Dataset records
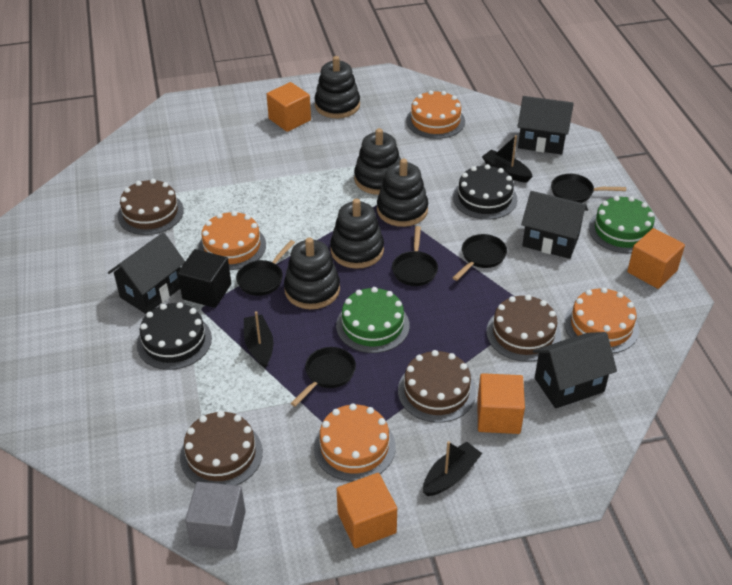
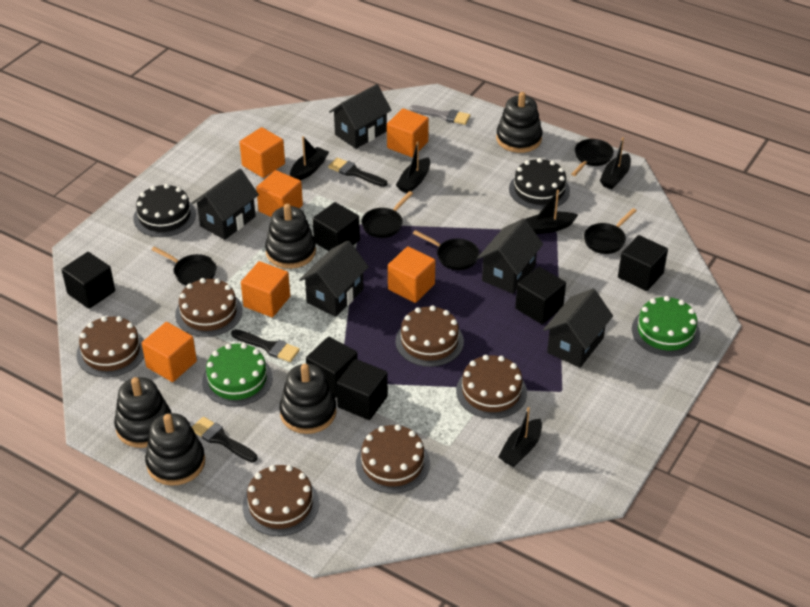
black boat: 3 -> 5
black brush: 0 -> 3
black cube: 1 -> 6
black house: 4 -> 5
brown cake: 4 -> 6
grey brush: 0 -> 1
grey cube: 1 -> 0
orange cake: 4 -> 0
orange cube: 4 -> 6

• EXERCISE DETAILS
Output all of the entries verbatim, leaving out any images.

• RESPONSE AREA
black boat: 3 -> 5
black brush: 0 -> 3
black cube: 1 -> 6
black house: 4 -> 5
brown cake: 4 -> 6
grey brush: 0 -> 1
grey cube: 1 -> 0
orange cake: 4 -> 0
orange cube: 4 -> 6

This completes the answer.